_GIVEN DATA_.
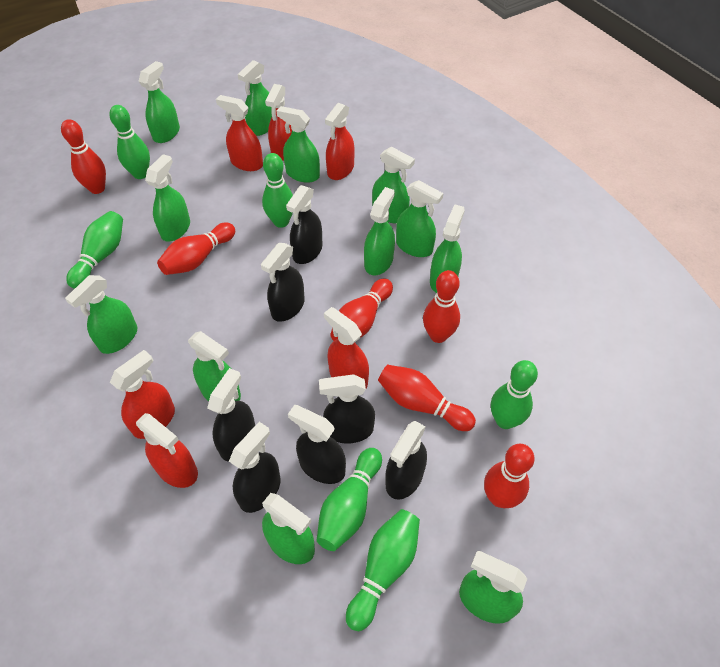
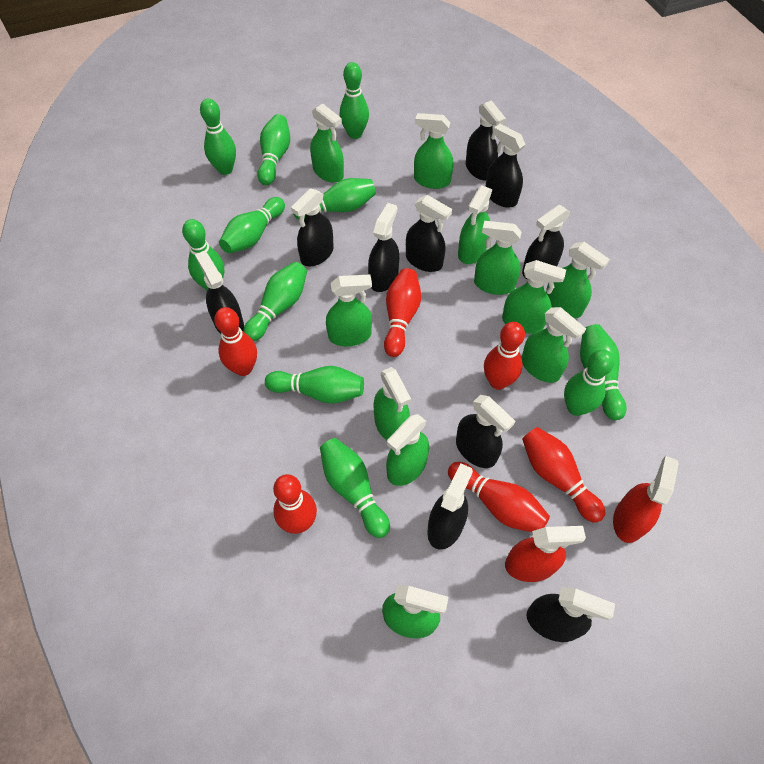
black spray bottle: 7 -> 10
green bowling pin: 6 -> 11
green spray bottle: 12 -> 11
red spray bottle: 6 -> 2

_ASSIGNED TASK_.
Copy every line from the data that includes the string "green".

_WRITTEN SOLUTION_.
green bowling pin: 6 -> 11
green spray bottle: 12 -> 11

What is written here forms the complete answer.